EXERCISE PROMPT:
Return every line from the one with "brown bell: [139,363,185,416]" through the one with "turquoise cake: [218,499,296,575]", inclusive, exactly as it appears below.

WORKING DATA:
=====

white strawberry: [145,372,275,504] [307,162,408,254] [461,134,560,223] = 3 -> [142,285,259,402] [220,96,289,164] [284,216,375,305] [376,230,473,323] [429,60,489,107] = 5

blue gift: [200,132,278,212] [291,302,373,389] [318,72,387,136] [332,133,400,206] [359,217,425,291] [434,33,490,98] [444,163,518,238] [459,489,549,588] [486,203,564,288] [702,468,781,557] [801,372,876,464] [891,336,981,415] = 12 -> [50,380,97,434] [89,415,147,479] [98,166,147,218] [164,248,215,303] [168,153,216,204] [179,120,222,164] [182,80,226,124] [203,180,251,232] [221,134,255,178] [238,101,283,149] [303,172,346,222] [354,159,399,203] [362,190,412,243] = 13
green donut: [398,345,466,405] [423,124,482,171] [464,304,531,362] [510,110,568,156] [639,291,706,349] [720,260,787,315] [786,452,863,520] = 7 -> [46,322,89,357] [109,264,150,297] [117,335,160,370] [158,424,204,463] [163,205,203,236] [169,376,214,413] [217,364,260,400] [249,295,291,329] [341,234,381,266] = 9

=====

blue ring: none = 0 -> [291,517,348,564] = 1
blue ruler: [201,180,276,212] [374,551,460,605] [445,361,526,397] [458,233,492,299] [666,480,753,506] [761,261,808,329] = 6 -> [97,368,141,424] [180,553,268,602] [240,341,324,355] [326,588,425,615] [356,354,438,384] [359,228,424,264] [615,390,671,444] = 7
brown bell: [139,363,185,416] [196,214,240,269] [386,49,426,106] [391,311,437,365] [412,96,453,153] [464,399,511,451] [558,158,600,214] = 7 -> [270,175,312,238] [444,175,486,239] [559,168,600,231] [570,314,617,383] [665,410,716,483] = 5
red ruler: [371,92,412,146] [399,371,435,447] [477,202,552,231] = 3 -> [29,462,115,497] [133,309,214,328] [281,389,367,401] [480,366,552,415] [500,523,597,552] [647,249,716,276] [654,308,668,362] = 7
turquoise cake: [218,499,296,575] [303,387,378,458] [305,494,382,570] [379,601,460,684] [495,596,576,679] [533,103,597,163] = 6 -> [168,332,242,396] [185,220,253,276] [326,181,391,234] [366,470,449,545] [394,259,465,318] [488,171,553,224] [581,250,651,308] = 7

=====

SOLVED EXERCISE:
brown bell: [139,363,185,416] [196,214,240,269] [386,49,426,106] [391,311,437,365] [412,96,453,153] [464,399,511,451] [558,158,600,214] = 7 -> [270,175,312,238] [444,175,486,239] [559,168,600,231] [570,314,617,383] [665,410,716,483] = 5
red ruler: [371,92,412,146] [399,371,435,447] [477,202,552,231] = 3 -> [29,462,115,497] [133,309,214,328] [281,389,367,401] [480,366,552,415] [500,523,597,552] [647,249,716,276] [654,308,668,362] = 7
turquoise cake: [218,499,296,575] [303,387,378,458] [305,494,382,570] [379,601,460,684] [495,596,576,679] [533,103,597,163] = 6 -> [168,332,242,396] [185,220,253,276] [326,181,391,234] [366,470,449,545] [394,259,465,318] [488,171,553,224] [581,250,651,308] = 7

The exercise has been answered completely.